Exercise details: Take the entries that follow and return exactly the lines from the one holding "egg shape/snow-white <821" through the one holding "none -> sphere/dark brown <148 425>", both included. Nothing else is needed.
[Material for this task — start]
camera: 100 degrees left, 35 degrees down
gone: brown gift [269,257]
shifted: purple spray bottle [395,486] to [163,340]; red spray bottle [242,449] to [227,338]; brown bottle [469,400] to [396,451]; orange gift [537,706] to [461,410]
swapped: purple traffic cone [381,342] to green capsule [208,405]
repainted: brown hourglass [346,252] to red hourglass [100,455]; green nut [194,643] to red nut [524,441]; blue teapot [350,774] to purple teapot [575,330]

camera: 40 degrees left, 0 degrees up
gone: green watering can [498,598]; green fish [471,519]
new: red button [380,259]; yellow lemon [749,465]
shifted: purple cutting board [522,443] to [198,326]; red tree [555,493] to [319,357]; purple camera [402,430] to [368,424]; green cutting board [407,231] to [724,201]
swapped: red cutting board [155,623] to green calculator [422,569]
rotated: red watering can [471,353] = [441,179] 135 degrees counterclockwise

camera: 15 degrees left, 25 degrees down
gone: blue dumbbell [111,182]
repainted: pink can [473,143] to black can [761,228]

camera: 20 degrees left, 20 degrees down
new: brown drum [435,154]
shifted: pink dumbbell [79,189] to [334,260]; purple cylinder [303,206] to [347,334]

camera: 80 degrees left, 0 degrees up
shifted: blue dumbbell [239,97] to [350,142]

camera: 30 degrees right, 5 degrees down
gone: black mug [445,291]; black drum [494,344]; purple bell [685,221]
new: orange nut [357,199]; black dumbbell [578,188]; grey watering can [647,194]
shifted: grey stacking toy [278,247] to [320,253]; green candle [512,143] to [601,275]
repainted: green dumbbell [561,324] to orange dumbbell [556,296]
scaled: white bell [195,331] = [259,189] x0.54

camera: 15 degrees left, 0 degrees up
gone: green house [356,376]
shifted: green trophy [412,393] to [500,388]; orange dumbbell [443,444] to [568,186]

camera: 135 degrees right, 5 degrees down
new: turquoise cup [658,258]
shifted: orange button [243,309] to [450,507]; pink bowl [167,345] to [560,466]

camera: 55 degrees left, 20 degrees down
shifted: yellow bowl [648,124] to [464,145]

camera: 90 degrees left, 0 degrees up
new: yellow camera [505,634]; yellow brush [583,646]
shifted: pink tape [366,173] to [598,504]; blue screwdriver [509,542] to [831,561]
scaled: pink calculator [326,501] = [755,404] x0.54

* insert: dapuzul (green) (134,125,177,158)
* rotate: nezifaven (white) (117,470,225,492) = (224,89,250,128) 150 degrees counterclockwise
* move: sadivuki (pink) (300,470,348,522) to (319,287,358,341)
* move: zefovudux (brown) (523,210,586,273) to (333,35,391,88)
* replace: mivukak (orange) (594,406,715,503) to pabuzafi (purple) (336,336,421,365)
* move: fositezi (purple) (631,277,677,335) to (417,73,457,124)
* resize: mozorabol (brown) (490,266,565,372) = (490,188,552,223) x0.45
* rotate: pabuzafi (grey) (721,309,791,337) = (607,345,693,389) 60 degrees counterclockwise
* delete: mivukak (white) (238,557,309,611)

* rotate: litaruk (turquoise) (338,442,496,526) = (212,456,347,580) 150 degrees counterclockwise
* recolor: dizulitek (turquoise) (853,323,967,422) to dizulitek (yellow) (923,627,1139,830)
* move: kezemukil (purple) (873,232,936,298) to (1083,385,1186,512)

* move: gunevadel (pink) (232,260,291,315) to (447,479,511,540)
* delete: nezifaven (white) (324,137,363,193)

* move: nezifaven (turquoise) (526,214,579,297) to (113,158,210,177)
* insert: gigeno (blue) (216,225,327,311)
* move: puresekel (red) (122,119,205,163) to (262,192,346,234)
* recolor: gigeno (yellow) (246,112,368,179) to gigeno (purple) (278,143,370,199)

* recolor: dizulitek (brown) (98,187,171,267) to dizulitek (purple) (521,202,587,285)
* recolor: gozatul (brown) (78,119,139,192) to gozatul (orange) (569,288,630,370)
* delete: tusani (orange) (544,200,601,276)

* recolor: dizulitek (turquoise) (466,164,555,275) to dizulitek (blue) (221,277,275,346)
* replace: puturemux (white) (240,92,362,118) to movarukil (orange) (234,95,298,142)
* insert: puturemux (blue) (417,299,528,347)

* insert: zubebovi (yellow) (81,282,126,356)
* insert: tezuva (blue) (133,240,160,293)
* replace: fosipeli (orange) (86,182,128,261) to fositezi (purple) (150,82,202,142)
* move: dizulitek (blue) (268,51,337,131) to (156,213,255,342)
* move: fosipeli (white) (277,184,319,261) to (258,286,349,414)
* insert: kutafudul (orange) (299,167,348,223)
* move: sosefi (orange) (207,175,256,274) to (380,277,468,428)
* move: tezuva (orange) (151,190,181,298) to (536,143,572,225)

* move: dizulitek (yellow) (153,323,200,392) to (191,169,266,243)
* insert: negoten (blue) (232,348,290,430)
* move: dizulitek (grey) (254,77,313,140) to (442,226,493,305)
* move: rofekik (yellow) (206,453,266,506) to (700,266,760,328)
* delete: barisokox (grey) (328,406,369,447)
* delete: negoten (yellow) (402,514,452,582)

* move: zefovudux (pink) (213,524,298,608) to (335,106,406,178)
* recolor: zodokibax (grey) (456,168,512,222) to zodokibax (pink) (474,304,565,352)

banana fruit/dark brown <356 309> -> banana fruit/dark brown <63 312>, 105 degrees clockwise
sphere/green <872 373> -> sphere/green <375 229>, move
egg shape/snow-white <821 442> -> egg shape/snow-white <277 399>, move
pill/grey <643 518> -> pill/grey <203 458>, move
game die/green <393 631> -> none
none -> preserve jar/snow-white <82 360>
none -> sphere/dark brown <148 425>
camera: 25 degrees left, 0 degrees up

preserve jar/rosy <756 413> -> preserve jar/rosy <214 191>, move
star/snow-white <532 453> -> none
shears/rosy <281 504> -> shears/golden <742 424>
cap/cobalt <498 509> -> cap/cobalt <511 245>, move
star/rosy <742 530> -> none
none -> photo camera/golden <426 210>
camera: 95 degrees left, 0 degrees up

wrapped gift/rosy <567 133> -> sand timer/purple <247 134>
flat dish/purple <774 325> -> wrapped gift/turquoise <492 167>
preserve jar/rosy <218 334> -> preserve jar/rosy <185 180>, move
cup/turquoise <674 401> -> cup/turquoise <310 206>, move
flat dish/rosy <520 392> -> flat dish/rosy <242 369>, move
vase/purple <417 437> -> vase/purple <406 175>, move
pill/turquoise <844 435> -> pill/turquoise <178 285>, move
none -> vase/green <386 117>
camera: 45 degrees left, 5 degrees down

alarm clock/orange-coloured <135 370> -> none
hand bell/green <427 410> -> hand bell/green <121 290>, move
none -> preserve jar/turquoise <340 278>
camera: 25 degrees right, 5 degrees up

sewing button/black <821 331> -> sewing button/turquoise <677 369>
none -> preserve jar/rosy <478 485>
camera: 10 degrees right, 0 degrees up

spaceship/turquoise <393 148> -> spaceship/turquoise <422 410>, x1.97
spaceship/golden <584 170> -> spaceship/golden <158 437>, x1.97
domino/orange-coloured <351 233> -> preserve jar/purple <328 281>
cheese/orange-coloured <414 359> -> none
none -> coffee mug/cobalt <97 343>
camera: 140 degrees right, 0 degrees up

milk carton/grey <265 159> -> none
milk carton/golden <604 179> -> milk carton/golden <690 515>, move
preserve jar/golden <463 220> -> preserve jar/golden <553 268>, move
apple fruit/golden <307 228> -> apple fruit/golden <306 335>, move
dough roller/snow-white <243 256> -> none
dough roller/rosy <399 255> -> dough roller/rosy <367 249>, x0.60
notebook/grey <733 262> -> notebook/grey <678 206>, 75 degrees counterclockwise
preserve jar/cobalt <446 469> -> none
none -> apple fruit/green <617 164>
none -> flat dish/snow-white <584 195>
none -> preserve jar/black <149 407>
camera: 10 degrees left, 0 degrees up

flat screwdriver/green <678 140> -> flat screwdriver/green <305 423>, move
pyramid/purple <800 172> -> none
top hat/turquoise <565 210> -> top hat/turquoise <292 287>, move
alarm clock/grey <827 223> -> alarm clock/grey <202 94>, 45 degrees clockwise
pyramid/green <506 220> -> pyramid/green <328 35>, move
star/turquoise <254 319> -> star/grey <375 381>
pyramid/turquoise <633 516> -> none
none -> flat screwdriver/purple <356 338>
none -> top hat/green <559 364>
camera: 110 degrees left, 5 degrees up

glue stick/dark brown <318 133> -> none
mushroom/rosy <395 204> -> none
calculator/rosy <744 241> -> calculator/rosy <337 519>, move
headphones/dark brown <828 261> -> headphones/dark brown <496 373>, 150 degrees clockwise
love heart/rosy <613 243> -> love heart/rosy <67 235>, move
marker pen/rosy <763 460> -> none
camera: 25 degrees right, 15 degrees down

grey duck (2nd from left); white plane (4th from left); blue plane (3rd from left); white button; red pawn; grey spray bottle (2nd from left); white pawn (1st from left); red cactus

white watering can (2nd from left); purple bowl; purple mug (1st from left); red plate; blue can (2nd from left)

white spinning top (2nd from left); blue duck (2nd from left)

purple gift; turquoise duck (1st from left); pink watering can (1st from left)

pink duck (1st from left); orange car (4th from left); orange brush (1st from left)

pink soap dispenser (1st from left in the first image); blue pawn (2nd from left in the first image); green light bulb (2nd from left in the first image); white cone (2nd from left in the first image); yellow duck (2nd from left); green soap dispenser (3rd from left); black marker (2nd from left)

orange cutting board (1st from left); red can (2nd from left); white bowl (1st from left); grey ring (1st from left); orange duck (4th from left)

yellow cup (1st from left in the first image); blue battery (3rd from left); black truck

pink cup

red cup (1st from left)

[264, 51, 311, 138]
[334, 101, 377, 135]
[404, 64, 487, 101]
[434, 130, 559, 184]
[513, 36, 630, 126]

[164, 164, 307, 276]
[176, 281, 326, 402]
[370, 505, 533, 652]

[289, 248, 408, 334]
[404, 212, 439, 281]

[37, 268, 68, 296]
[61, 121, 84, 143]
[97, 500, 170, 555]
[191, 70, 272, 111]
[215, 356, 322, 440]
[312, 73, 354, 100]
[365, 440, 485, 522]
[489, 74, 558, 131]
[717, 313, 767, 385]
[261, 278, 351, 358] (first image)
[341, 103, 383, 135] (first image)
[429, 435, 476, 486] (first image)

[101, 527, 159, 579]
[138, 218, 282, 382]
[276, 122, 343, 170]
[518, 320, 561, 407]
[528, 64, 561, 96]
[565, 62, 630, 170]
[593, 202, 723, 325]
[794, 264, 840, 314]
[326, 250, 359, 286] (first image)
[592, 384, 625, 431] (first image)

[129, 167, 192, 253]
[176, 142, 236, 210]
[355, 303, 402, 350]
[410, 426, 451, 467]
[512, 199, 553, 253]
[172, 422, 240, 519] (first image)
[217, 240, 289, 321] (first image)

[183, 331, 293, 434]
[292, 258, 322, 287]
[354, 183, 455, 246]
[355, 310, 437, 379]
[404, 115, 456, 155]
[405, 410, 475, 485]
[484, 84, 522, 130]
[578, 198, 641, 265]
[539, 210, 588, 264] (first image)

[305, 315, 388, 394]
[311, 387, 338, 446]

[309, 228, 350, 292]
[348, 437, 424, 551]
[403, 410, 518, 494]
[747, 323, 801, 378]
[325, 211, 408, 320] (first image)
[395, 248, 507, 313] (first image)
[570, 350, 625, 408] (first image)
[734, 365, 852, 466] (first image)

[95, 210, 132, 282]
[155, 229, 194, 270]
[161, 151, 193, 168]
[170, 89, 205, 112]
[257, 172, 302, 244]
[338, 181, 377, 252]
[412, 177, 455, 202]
[Material for this task — finish]
Output below:
egg shape/snow-white <821 442> -> egg shape/snow-white <277 399>, move
pill/grey <643 518> -> pill/grey <203 458>, move
game die/green <393 631> -> none
none -> preserve jar/snow-white <82 360>
none -> sphere/dark brown <148 425>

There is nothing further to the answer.